Output the exact lines that start at the one containing "J3 pin 2: G5 -> GND" and continue to the last line of the entries below; do not output pictures.

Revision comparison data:
# # # #
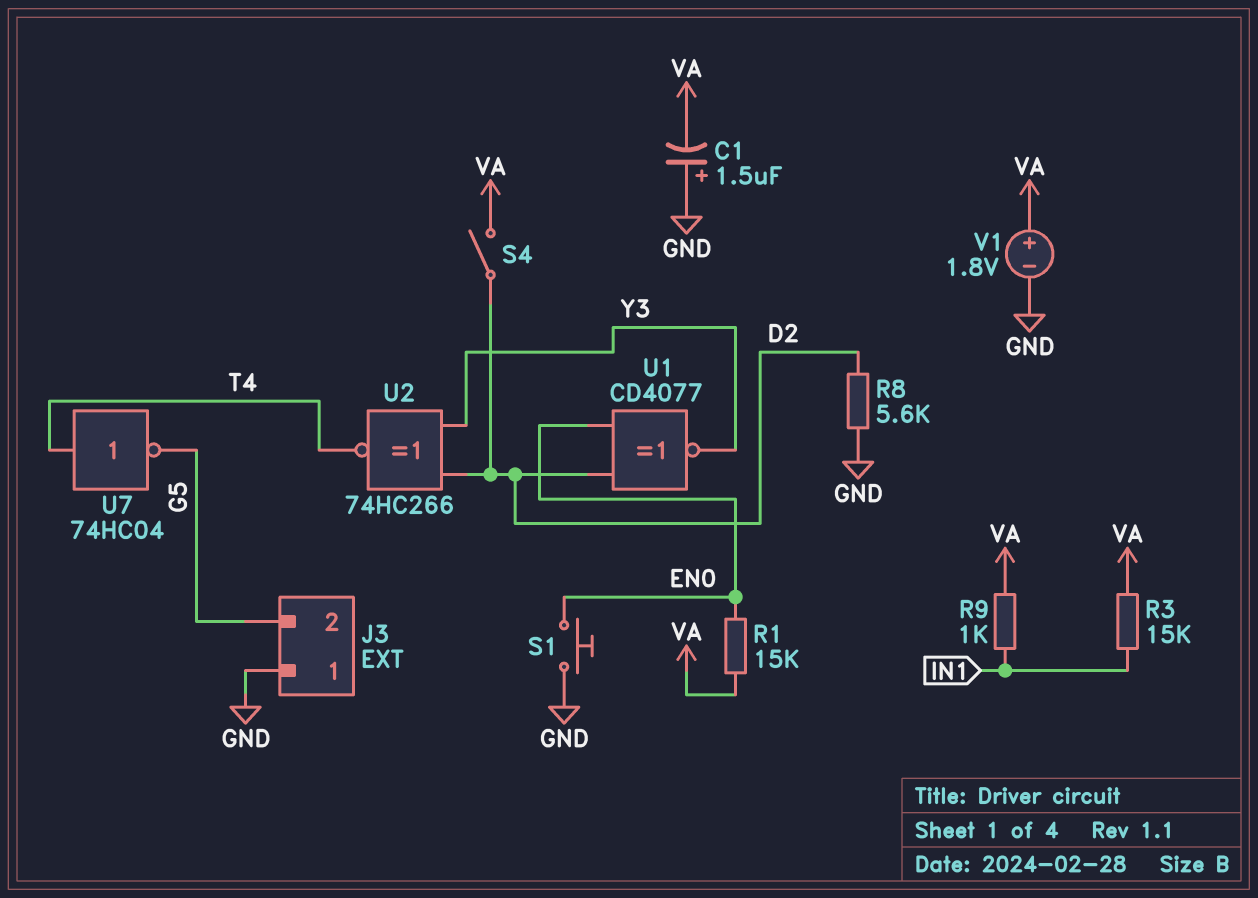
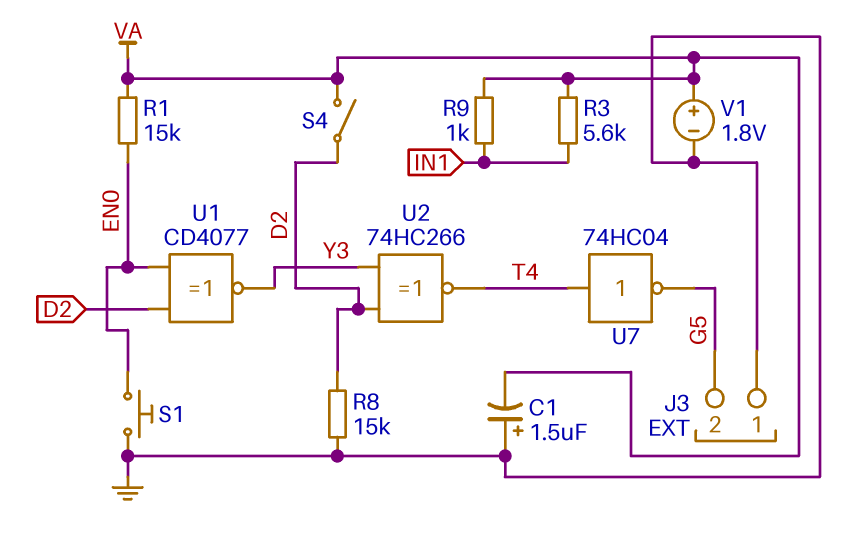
R3: 15k (IN1, VA) -> 5.6k (IN1, VA)
R8: 5.6k (D2, GND) -> 15k (D2, GND)

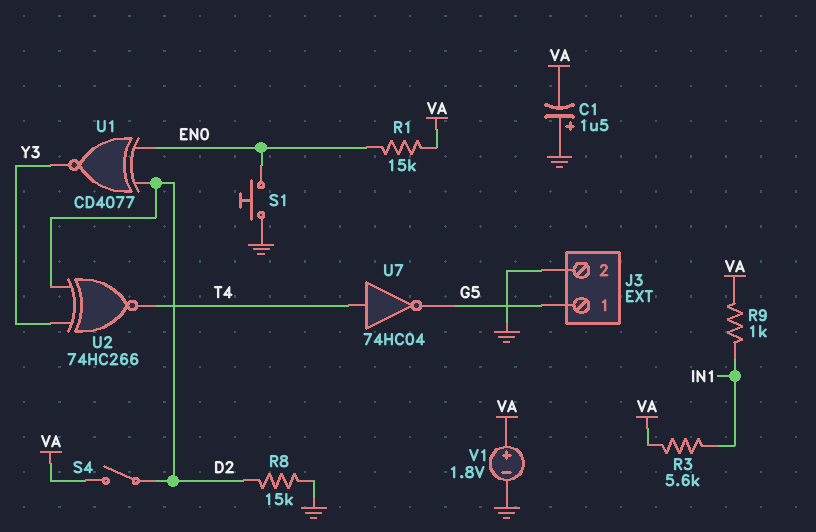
J3 pin 1: GND -> G5
J3 pin 2: G5 -> GND

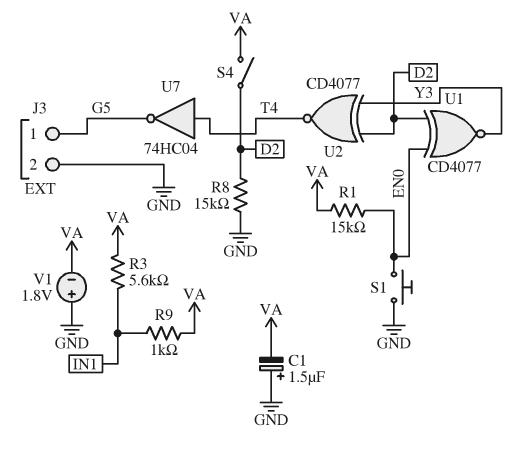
U2: XNOR 74HC266 (in D2, in Y3, out T4) -> XNOR CD4077 (in D2, in Y3, out T4)
V1: 1.8V (plus VA, minus GND) -> 1.8V (plus GND, minus VA)

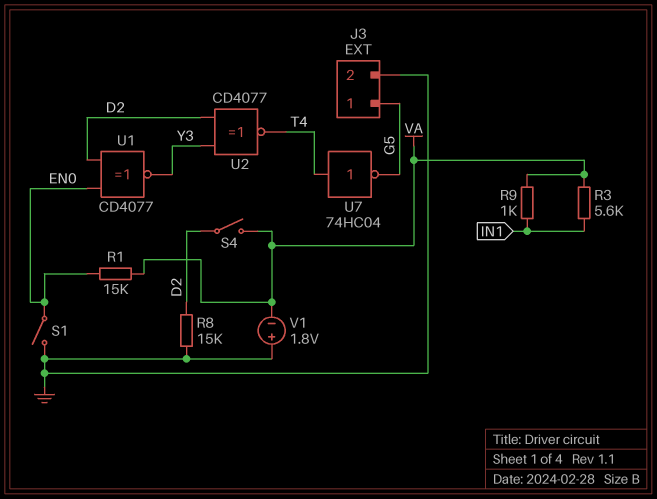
C1: 1.5uF (plus GND, minus VA) -> none
S1: button (EN0, GND) -> switch (EN0, GND)

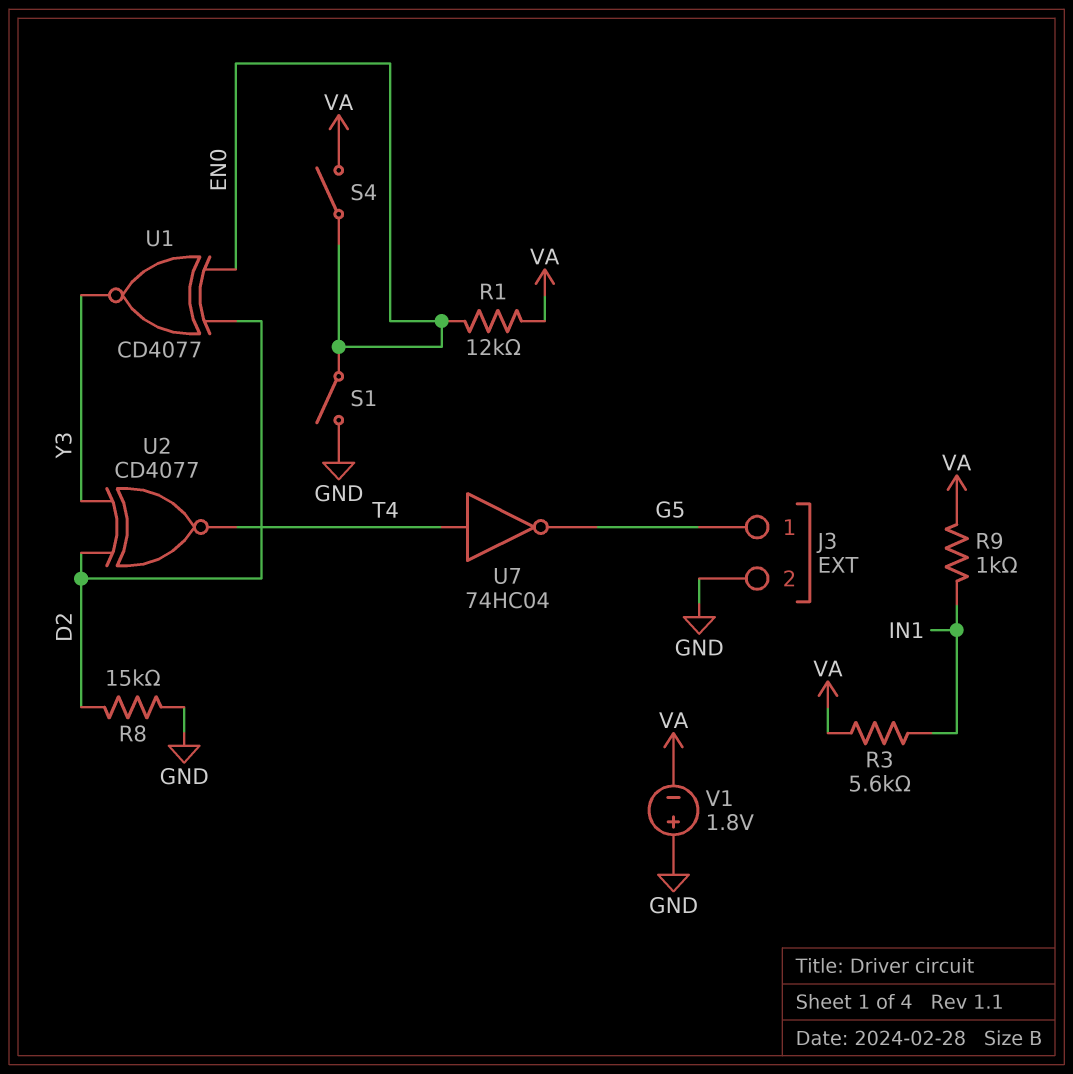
R1: 15k (EN0, VA) -> 12k (EN0, VA)
S4: switch (D2, VA) -> switch (EN0, VA)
# # # #
§ **Written answer**:
J3 pin 2: G5 -> GND

U2: XNOR 74HC266 (in D2, in Y3, out T4) -> XNOR CD4077 (in D2, in Y3, out T4)
V1: 1.8V (plus VA, minus GND) -> 1.8V (plus GND, minus VA)

C1: 1.5uF (plus GND, minus VA) -> none
S1: button (EN0, GND) -> switch (EN0, GND)

R1: 15k (EN0, VA) -> 12k (EN0, VA)
S4: switch (D2, VA) -> switch (EN0, VA)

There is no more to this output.